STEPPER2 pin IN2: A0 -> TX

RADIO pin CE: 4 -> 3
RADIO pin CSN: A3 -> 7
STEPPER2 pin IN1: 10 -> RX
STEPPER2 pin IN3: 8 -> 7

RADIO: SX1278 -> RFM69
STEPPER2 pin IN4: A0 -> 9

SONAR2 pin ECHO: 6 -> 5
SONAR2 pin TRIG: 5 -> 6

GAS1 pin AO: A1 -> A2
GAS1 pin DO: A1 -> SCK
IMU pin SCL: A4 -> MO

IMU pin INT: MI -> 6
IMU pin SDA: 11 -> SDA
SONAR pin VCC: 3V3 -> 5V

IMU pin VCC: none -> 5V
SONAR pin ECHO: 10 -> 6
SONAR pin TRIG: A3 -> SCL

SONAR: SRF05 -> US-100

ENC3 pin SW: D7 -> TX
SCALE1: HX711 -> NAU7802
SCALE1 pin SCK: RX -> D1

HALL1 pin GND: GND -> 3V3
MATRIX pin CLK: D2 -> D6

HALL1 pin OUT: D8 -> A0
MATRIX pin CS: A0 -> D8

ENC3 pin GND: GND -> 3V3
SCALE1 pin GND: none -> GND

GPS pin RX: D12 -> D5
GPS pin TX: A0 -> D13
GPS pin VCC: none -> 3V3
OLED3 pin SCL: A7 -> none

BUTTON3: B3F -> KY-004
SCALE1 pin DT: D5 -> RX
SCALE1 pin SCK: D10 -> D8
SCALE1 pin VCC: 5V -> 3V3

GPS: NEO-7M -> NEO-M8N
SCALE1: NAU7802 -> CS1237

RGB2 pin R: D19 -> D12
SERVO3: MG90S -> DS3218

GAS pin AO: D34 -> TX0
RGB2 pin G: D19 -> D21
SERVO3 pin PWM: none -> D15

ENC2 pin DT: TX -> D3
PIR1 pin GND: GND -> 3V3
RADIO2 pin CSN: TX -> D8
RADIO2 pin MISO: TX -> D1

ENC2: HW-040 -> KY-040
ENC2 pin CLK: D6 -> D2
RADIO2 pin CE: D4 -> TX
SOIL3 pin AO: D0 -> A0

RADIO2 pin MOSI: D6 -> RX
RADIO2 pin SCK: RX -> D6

Exercise brief: Which lines above run from the one containing "IMU pin SDA: 11 -> SDA" down to the one containing "OLED3 pin SCL: A7 -> none"? Repeat exactly those, both ends included, and nothing else.

Answer to this problem:
IMU pin SDA: 11 -> SDA
SONAR pin VCC: 3V3 -> 5V

IMU pin VCC: none -> 5V
SONAR pin ECHO: 10 -> 6
SONAR pin TRIG: A3 -> SCL

SONAR: SRF05 -> US-100

ENC3 pin SW: D7 -> TX
SCALE1: HX711 -> NAU7802
SCALE1 pin SCK: RX -> D1

HALL1 pin GND: GND -> 3V3
MATRIX pin CLK: D2 -> D6

HALL1 pin OUT: D8 -> A0
MATRIX pin CS: A0 -> D8

ENC3 pin GND: GND -> 3V3
SCALE1 pin GND: none -> GND

GPS pin RX: D12 -> D5
GPS pin TX: A0 -> D13
GPS pin VCC: none -> 3V3
OLED3 pin SCL: A7 -> none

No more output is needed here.